DATA SHOWN:

================================

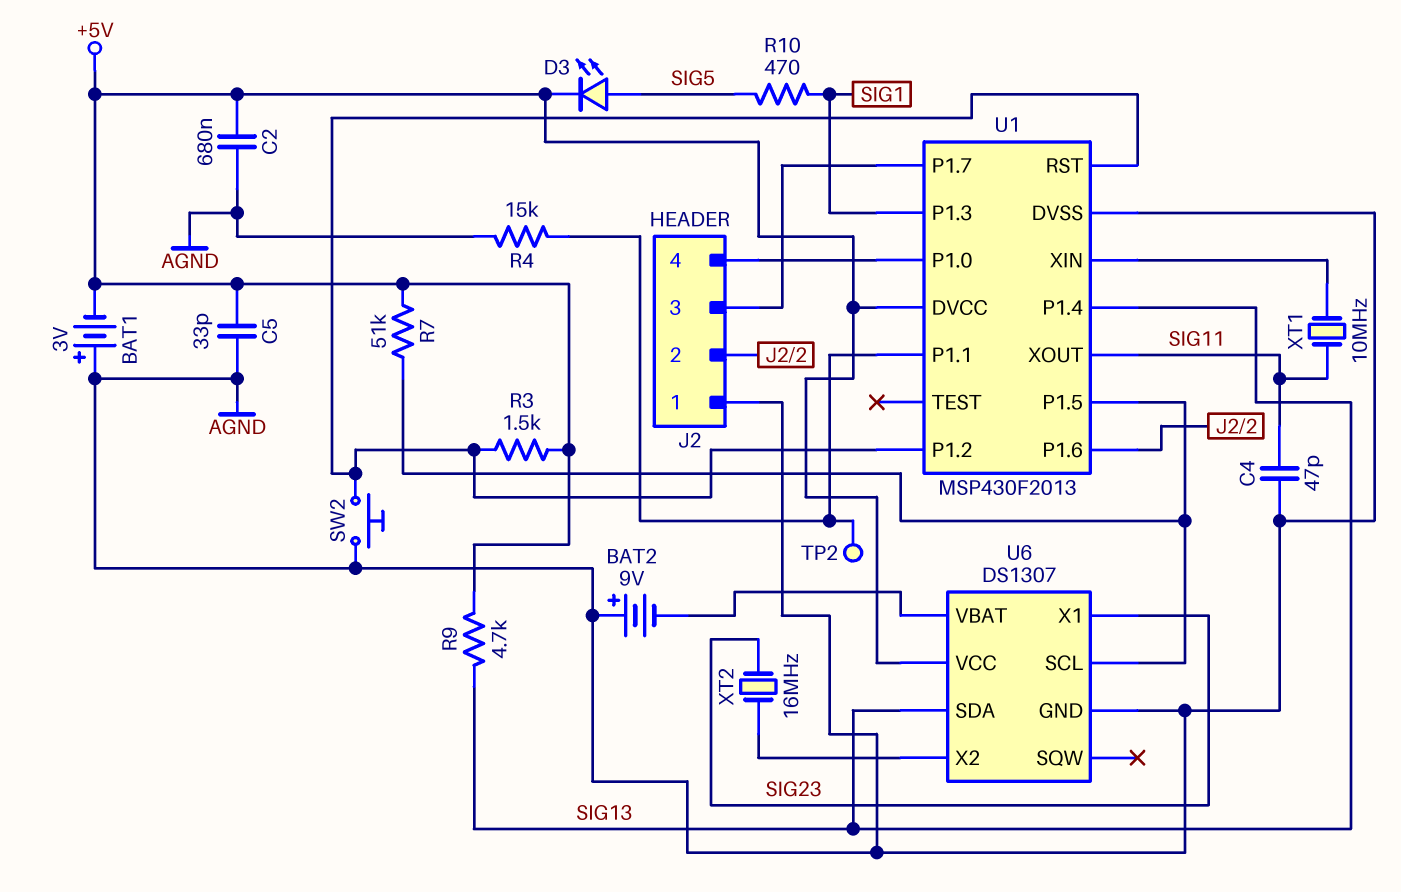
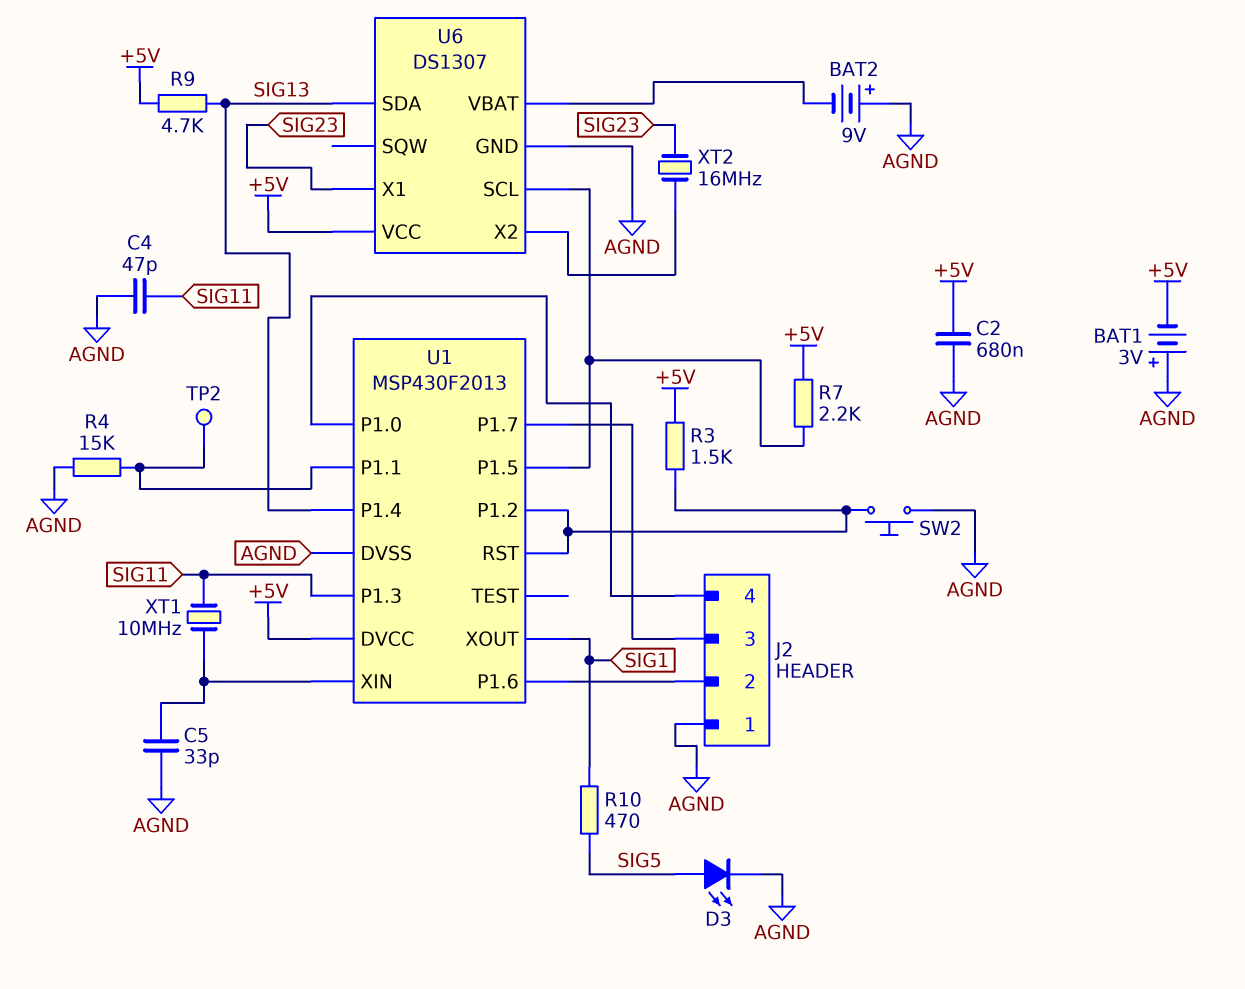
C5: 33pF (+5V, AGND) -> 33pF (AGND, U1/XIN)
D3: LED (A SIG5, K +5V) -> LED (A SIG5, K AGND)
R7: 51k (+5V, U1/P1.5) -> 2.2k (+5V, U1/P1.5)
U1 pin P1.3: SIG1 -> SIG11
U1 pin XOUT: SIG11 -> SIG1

================================

PROBLEM DETAILS: Copy each line in the entries above where the word "AGND" shows up.

RESULT OF THE EXERCISE:
C5: 33pF (+5V, AGND) -> 33pF (AGND, U1/XIN)
D3: LED (A SIG5, K +5V) -> LED (A SIG5, K AGND)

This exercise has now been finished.